Problem to work on:
Count the lines in the items below that contain the string "kern", treating uppercase and lowercase letters as different. Reply with the number alone.

[Recorded data]

########################################

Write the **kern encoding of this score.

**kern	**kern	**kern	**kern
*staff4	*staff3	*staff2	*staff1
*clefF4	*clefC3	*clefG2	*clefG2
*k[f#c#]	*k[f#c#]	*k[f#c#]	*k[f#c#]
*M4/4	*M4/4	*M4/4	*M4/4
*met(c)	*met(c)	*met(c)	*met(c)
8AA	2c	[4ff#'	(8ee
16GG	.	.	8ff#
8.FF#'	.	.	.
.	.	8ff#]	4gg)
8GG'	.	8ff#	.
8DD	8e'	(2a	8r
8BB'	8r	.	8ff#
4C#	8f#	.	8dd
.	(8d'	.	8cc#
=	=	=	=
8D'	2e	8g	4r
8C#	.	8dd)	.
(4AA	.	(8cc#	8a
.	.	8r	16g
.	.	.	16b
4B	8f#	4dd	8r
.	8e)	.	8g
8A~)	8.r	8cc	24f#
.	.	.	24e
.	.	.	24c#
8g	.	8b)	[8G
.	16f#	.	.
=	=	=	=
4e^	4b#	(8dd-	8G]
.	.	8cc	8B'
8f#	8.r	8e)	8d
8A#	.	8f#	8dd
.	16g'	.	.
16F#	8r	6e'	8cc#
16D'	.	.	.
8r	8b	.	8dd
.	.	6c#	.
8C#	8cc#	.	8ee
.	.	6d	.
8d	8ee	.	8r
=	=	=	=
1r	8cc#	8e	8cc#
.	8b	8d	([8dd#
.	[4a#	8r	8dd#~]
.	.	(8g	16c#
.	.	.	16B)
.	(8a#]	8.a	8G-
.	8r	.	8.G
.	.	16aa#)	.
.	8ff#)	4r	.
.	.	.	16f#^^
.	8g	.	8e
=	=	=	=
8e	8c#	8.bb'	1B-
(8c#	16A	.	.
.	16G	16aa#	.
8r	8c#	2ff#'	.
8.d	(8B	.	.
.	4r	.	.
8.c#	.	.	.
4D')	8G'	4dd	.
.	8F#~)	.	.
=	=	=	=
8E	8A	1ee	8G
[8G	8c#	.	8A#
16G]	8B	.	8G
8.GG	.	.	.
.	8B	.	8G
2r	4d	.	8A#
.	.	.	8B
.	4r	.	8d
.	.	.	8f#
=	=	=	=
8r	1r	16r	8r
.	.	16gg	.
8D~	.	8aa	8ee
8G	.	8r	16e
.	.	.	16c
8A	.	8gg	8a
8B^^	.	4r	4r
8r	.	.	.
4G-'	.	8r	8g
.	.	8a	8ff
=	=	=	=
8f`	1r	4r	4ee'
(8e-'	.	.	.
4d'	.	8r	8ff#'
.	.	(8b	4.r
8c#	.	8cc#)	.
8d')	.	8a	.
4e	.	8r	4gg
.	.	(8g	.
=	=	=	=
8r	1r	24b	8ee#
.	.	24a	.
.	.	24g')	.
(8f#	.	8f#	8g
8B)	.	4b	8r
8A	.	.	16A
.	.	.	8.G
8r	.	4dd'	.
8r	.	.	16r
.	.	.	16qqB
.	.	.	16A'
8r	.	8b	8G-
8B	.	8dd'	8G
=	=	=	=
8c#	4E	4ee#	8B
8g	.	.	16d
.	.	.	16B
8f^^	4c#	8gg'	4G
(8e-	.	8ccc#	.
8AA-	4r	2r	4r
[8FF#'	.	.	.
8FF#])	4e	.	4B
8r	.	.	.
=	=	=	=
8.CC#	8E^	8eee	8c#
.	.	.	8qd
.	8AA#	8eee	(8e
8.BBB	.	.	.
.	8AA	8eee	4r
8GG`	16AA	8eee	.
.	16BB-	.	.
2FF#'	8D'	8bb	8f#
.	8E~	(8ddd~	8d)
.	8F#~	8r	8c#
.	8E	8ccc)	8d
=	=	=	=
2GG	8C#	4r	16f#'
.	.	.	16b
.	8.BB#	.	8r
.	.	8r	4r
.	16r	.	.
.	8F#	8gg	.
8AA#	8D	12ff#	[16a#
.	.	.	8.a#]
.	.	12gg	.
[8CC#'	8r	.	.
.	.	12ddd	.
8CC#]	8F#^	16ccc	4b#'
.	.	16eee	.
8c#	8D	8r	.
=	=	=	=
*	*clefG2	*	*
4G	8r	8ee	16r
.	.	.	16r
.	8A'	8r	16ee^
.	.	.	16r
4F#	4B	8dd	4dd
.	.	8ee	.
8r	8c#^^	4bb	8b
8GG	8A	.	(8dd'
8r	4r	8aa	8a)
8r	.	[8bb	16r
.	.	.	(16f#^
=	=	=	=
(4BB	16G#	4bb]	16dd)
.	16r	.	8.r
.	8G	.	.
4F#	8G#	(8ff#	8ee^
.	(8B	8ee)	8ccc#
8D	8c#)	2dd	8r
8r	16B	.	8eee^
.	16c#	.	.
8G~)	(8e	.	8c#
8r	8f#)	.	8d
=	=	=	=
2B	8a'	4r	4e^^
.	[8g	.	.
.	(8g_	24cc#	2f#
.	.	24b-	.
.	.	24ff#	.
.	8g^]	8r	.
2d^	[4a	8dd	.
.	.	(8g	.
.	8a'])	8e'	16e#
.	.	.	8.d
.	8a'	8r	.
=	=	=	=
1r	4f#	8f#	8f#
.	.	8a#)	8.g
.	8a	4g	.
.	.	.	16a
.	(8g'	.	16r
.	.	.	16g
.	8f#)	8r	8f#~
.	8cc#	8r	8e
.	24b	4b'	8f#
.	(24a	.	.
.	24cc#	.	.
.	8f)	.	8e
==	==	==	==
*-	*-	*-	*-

########################################

Answer to the exercise:
2